- [EXERCISE DATA]:
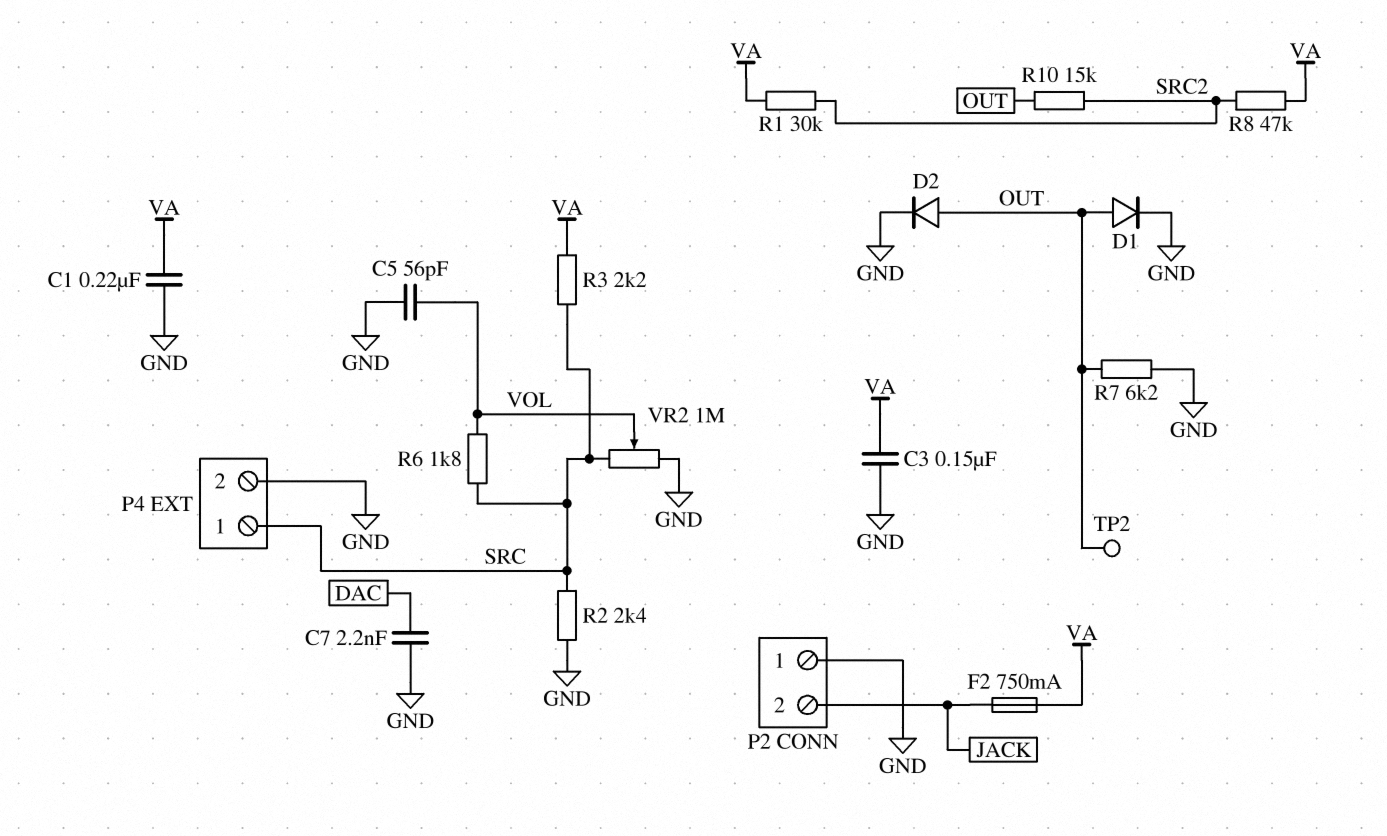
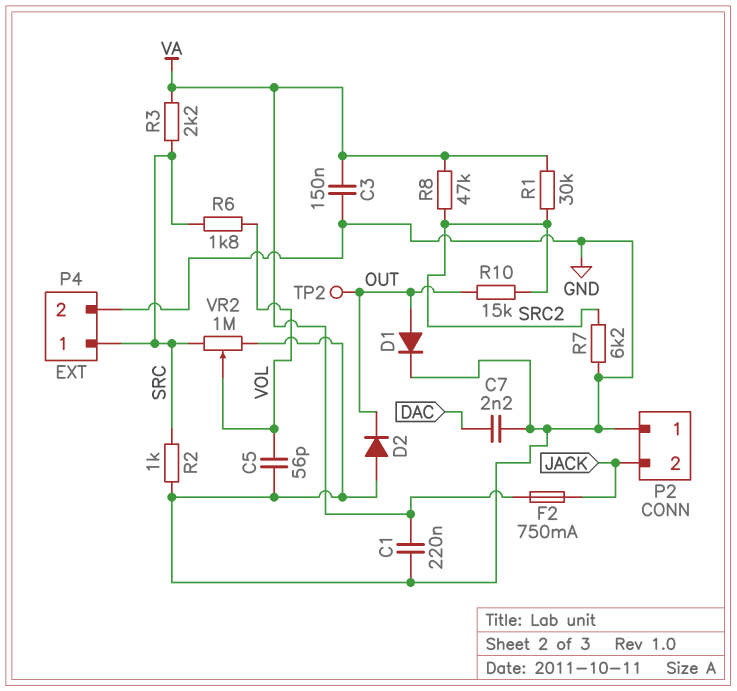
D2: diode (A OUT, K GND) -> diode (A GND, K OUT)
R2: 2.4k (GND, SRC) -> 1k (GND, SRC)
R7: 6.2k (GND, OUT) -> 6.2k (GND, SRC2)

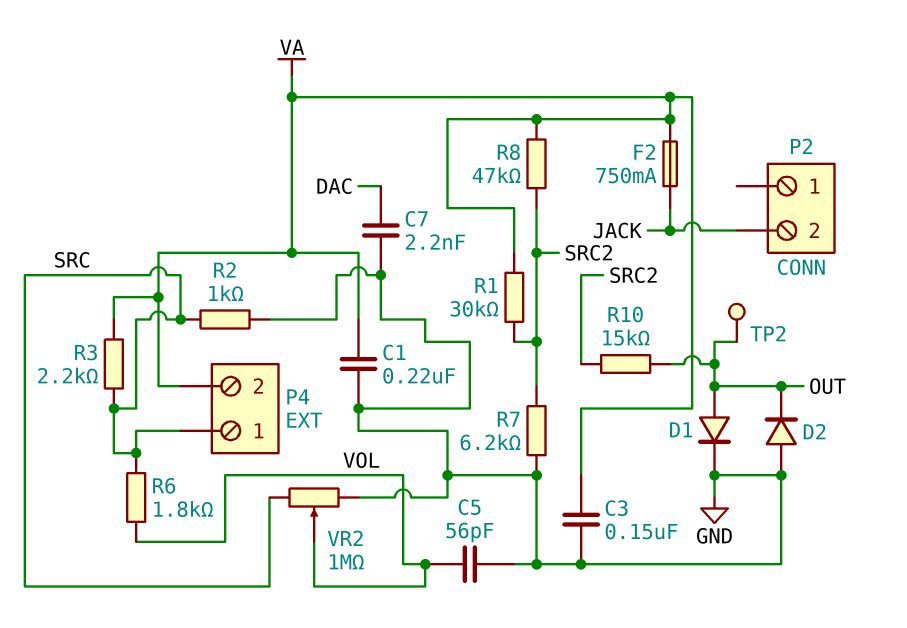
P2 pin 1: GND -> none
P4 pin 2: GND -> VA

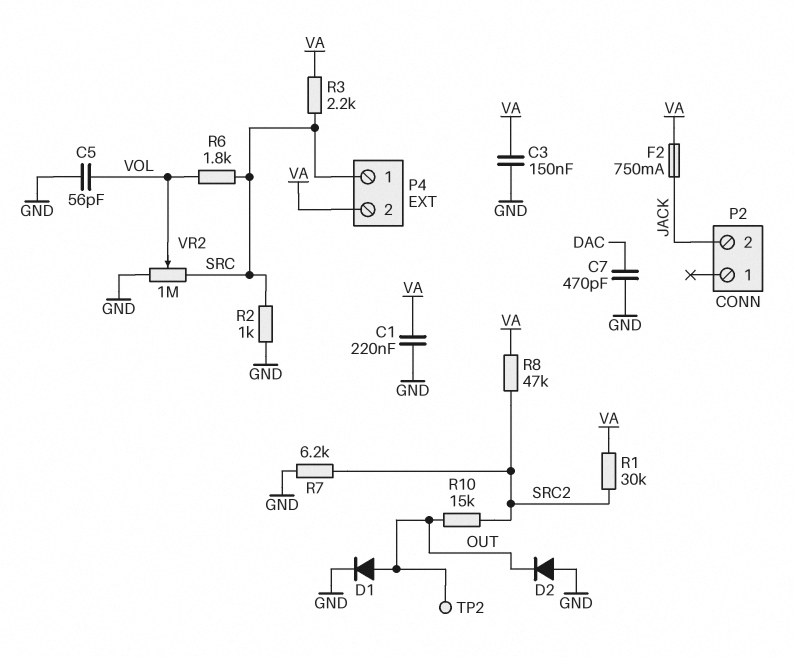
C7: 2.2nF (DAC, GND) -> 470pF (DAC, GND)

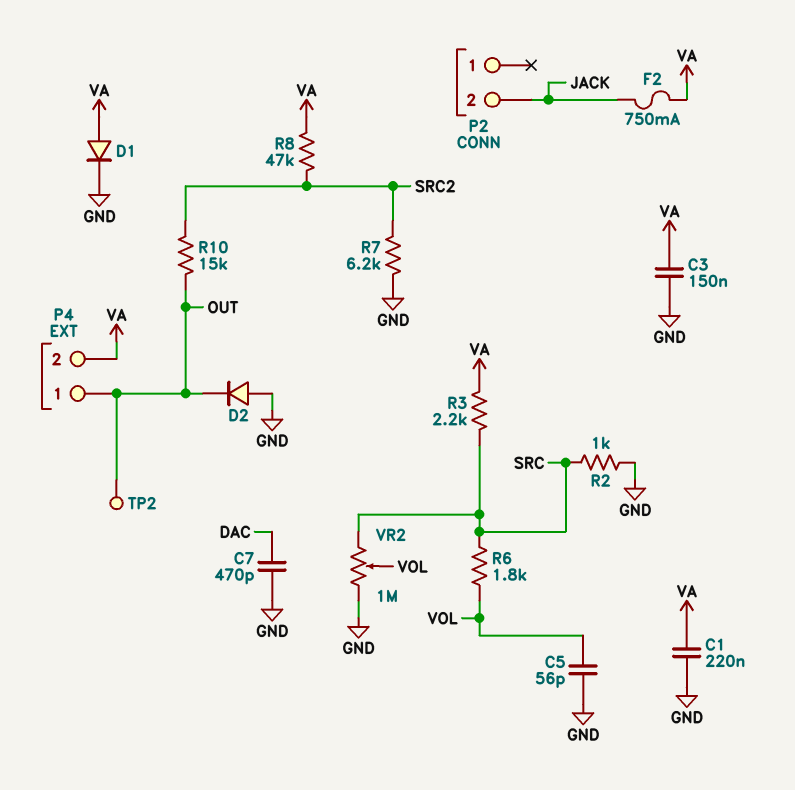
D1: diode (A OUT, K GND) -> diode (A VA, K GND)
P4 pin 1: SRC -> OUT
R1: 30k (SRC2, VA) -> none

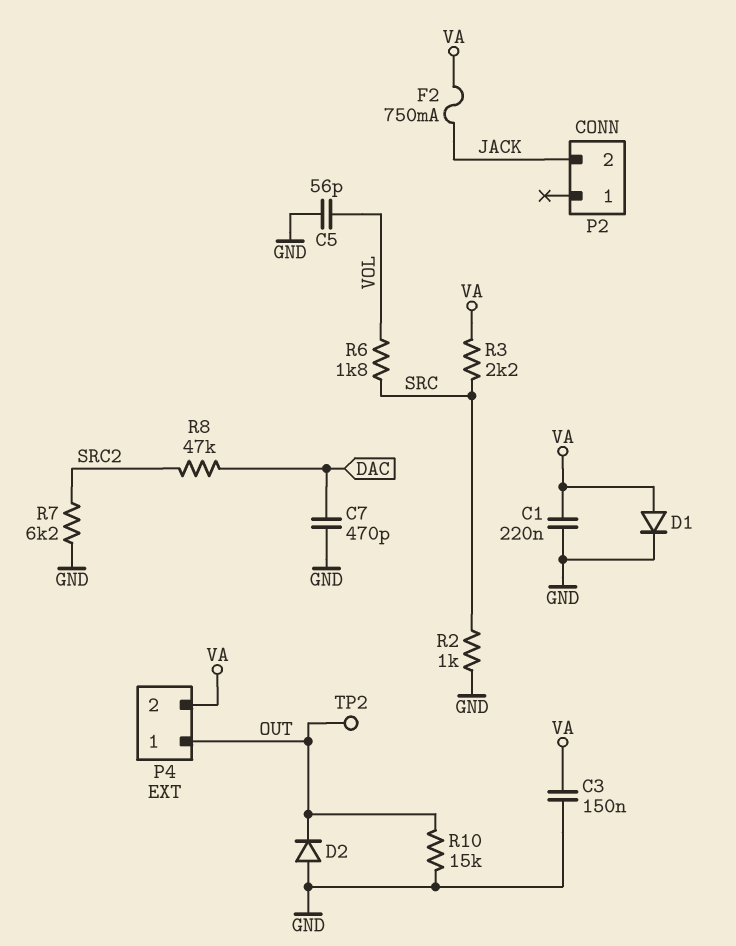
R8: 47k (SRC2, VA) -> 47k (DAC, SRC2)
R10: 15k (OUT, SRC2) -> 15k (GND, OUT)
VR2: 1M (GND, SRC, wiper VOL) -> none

- [TASK STATEMENT]: Repeat all the material above exactly, apart from the pictures.

- [EXERCISE RESPONSE]:
D2: diode (A OUT, K GND) -> diode (A GND, K OUT)
R2: 2.4k (GND, SRC) -> 1k (GND, SRC)
R7: 6.2k (GND, OUT) -> 6.2k (GND, SRC2)

P2 pin 1: GND -> none
P4 pin 2: GND -> VA

C7: 2.2nF (DAC, GND) -> 470pF (DAC, GND)

D1: diode (A OUT, K GND) -> diode (A VA, K GND)
P4 pin 1: SRC -> OUT
R1: 30k (SRC2, VA) -> none

R8: 47k (SRC2, VA) -> 47k (DAC, SRC2)
R10: 15k (OUT, SRC2) -> 15k (GND, OUT)
VR2: 1M (GND, SRC, wiper VOL) -> none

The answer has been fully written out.